[Data items]
##########

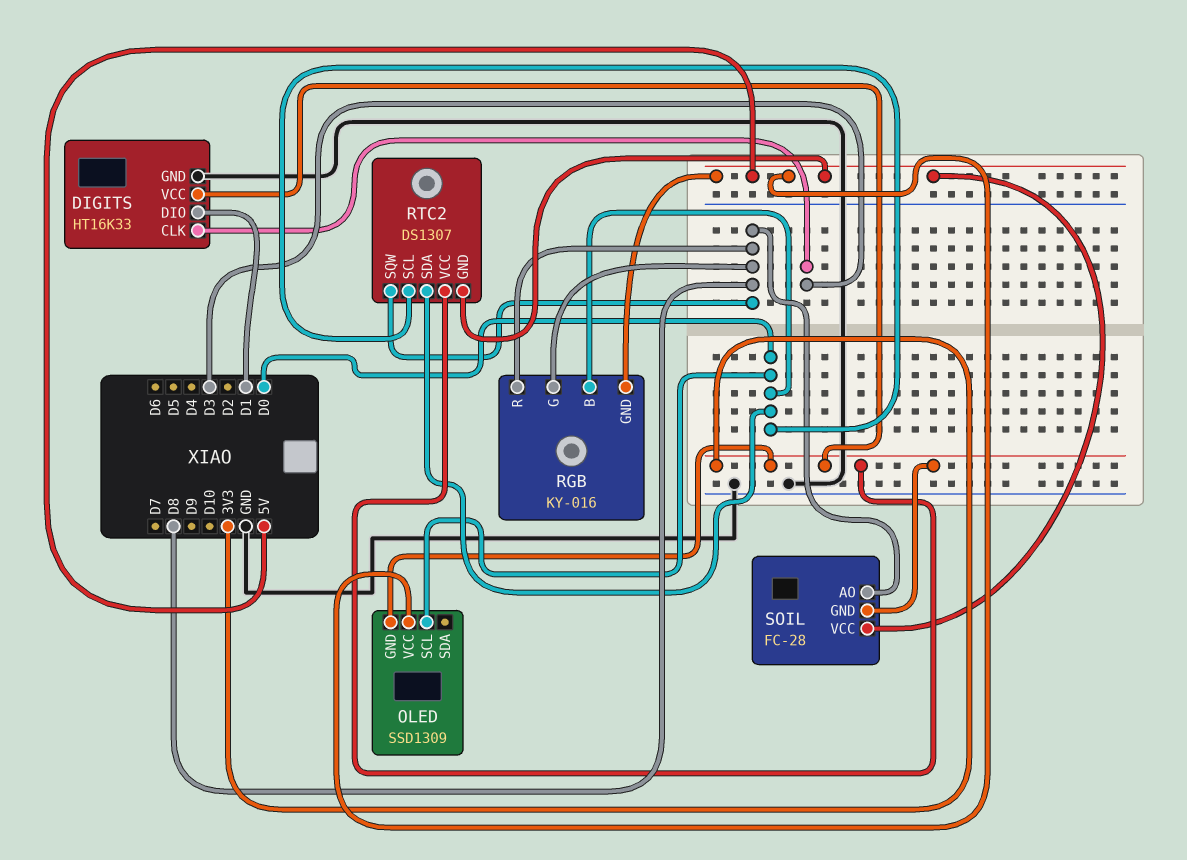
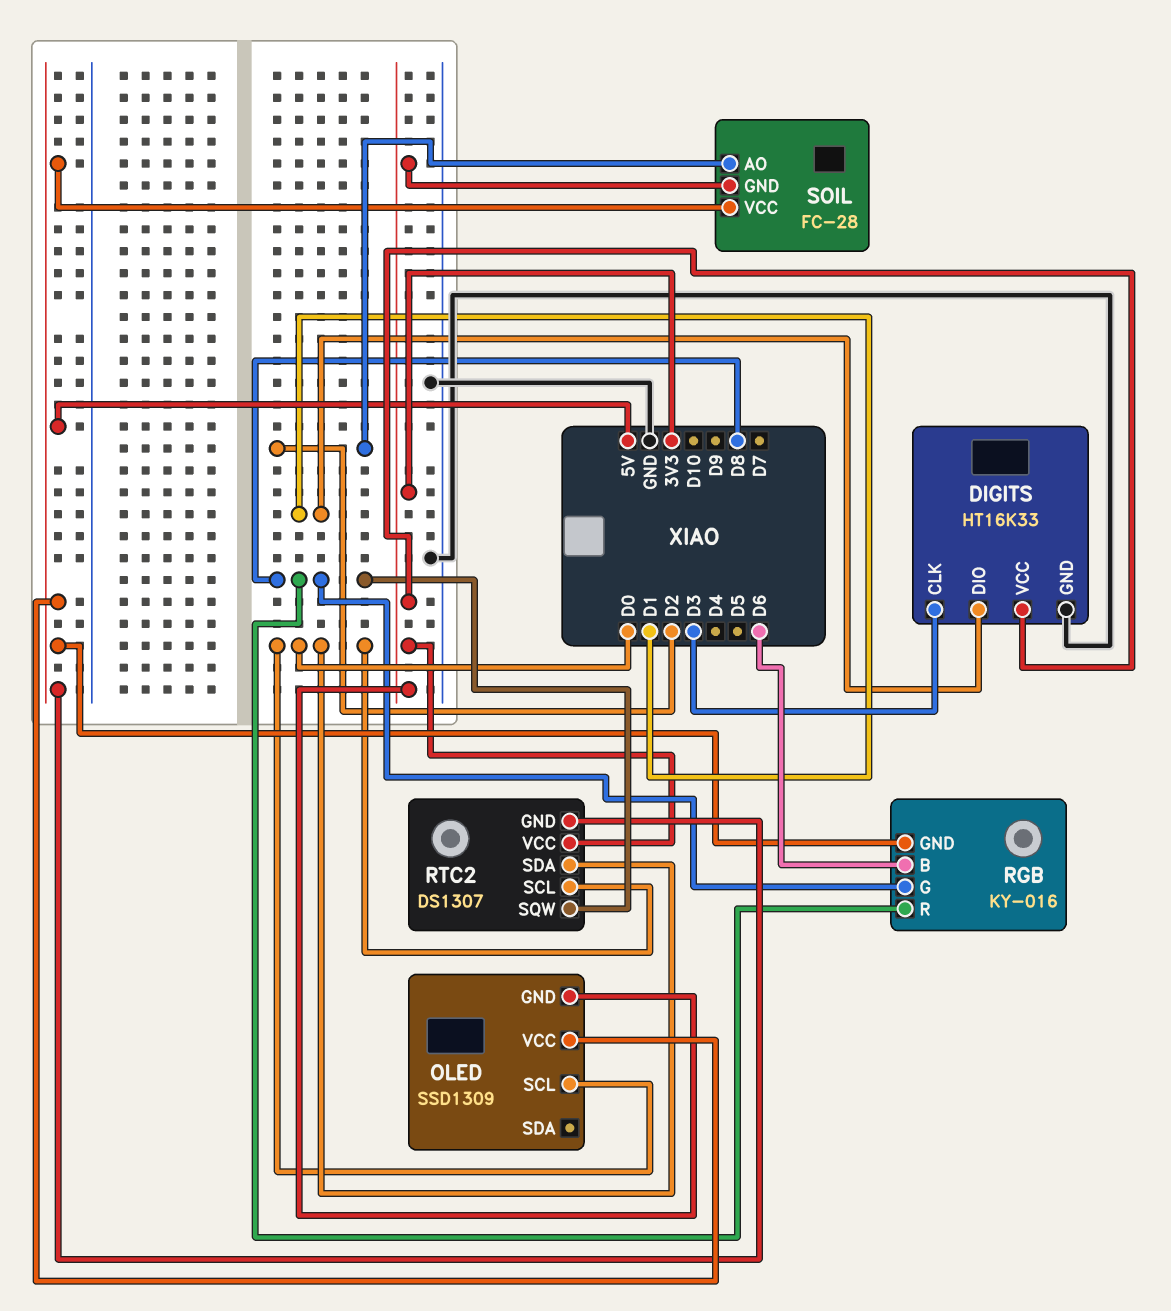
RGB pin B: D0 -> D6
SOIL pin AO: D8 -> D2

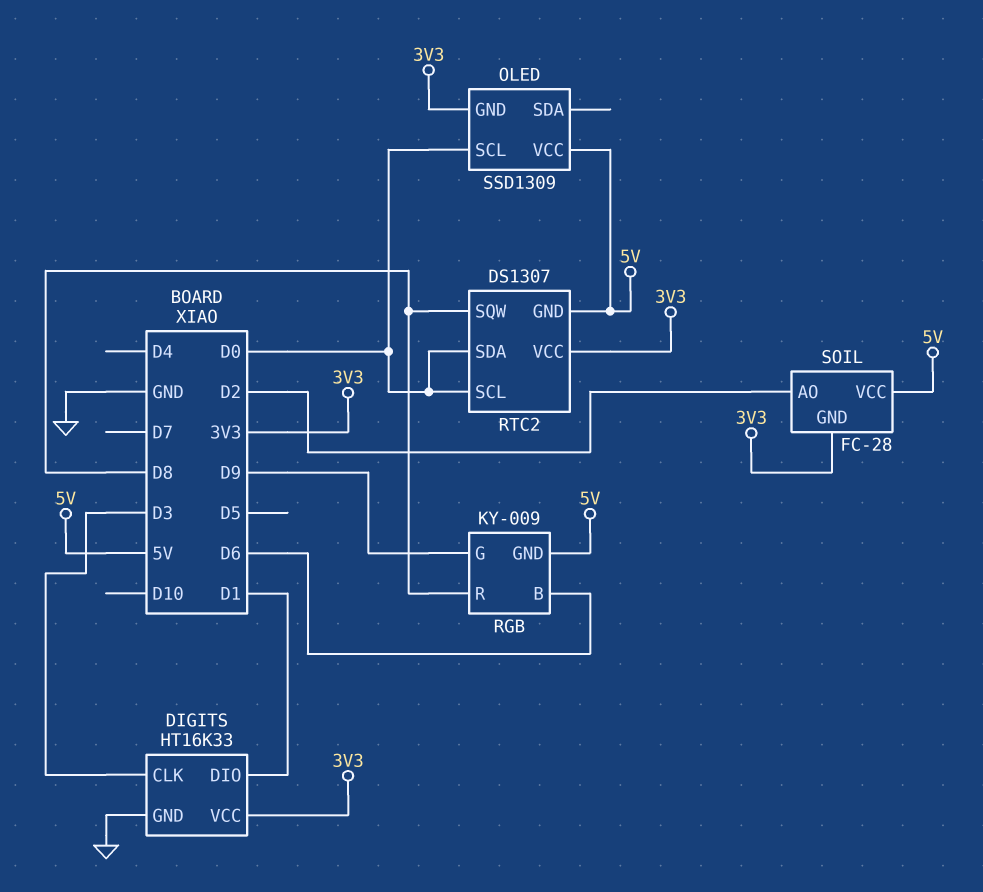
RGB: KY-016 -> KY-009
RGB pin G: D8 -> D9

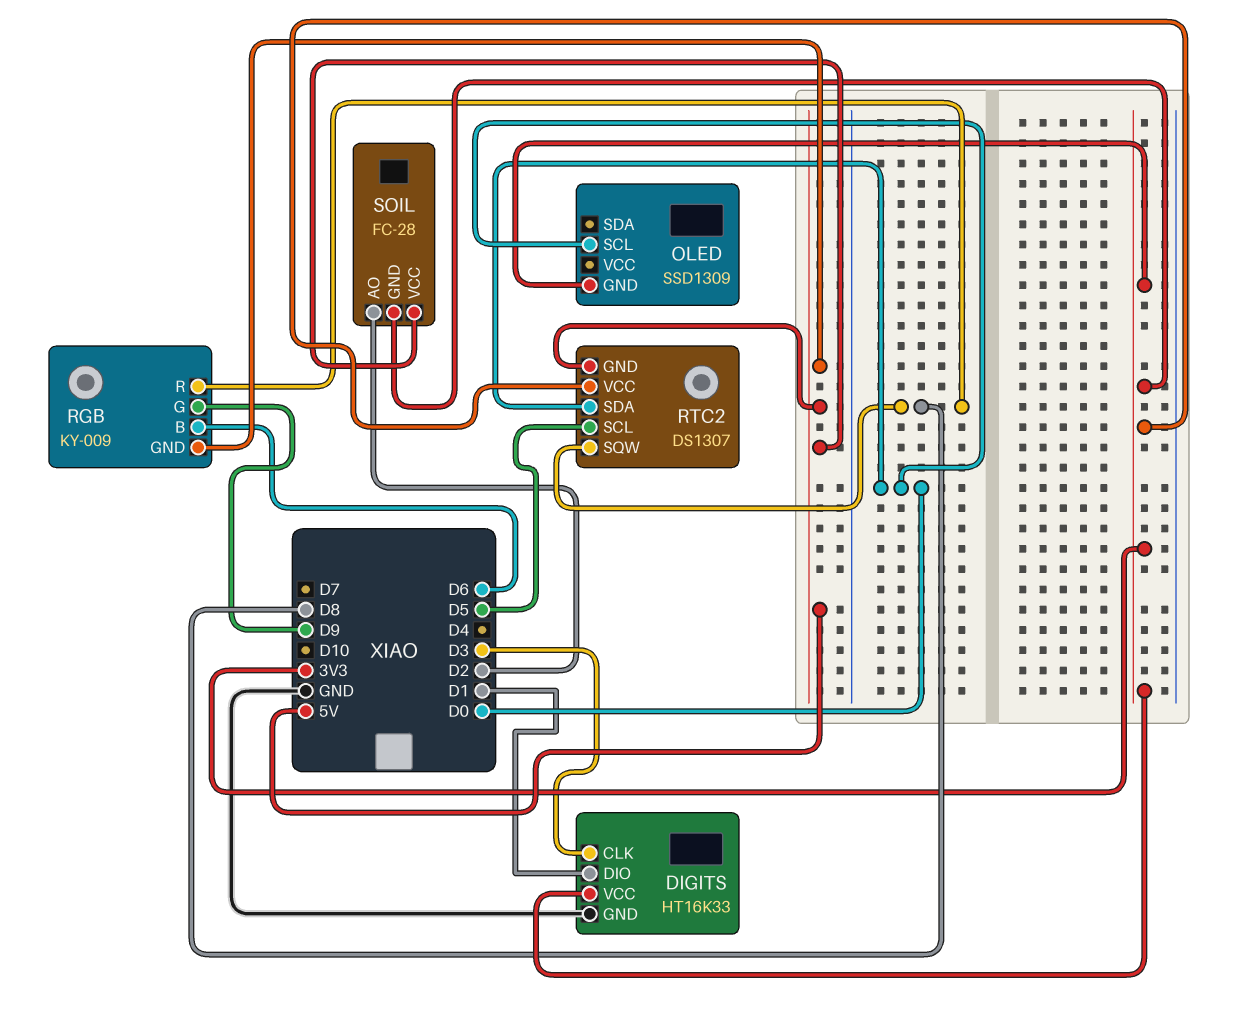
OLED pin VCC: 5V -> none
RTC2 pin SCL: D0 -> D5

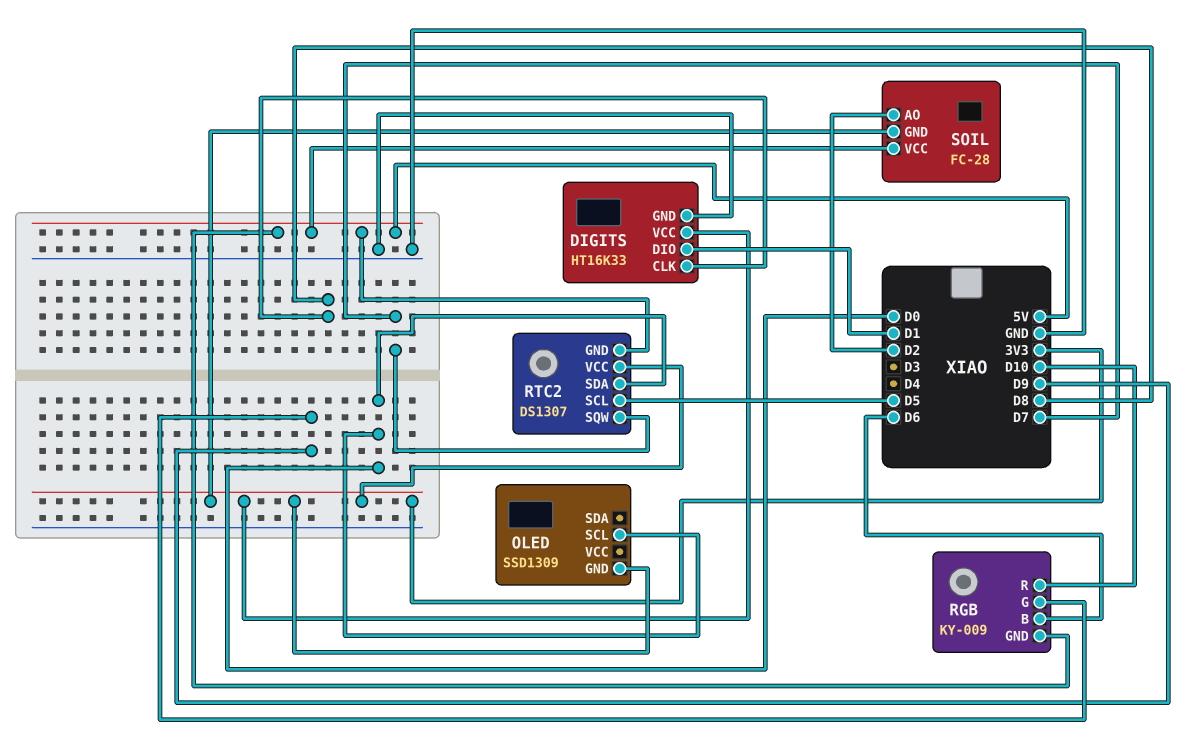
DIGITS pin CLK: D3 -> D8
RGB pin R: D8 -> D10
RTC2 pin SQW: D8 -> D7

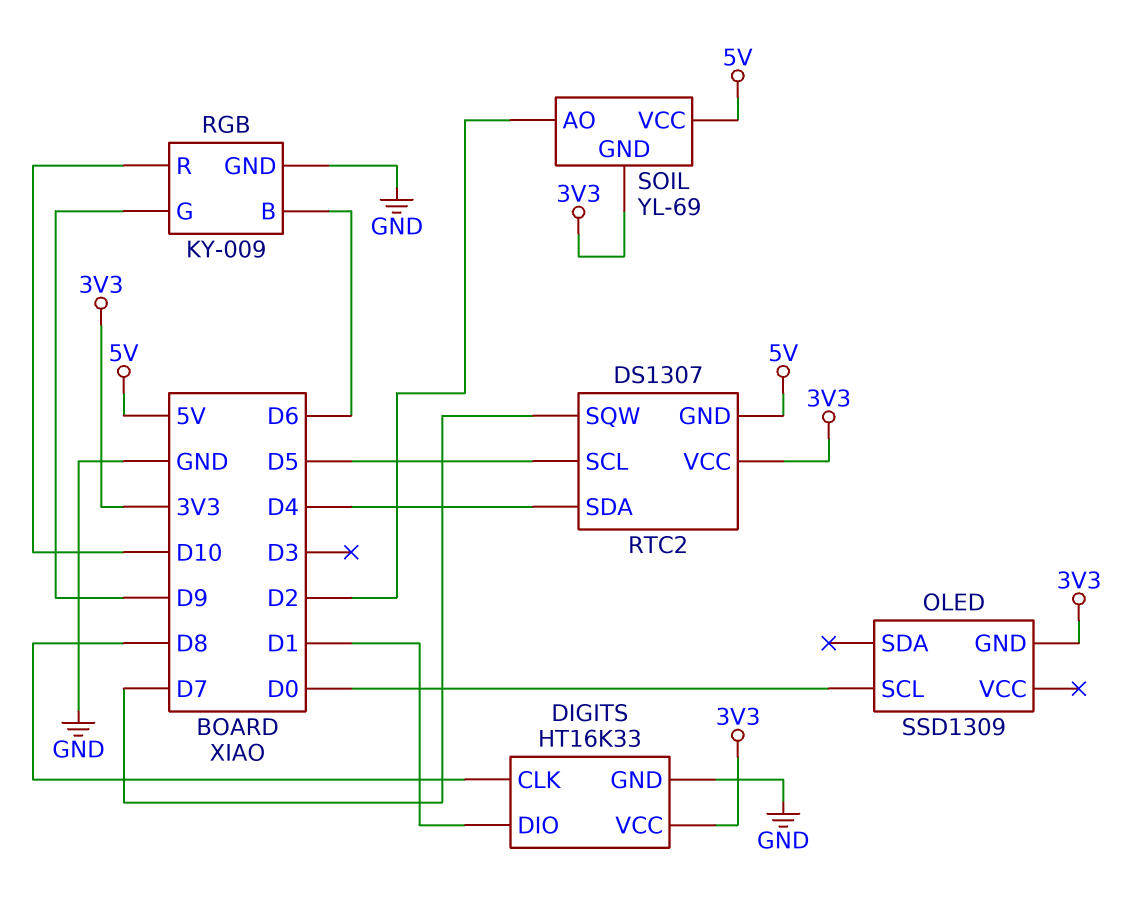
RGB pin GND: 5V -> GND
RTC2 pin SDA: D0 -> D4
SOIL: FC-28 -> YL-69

##########

# [TO DO]
The records above need to be reproduced exactly, with all images omitted.

# [EXPECTED ANSWER]
RGB pin B: D0 -> D6
SOIL pin AO: D8 -> D2

RGB: KY-016 -> KY-009
RGB pin G: D8 -> D9

OLED pin VCC: 5V -> none
RTC2 pin SCL: D0 -> D5

DIGITS pin CLK: D3 -> D8
RGB pin R: D8 -> D10
RTC2 pin SQW: D8 -> D7

RGB pin GND: 5V -> GND
RTC2 pin SDA: D0 -> D4
SOIL: FC-28 -> YL-69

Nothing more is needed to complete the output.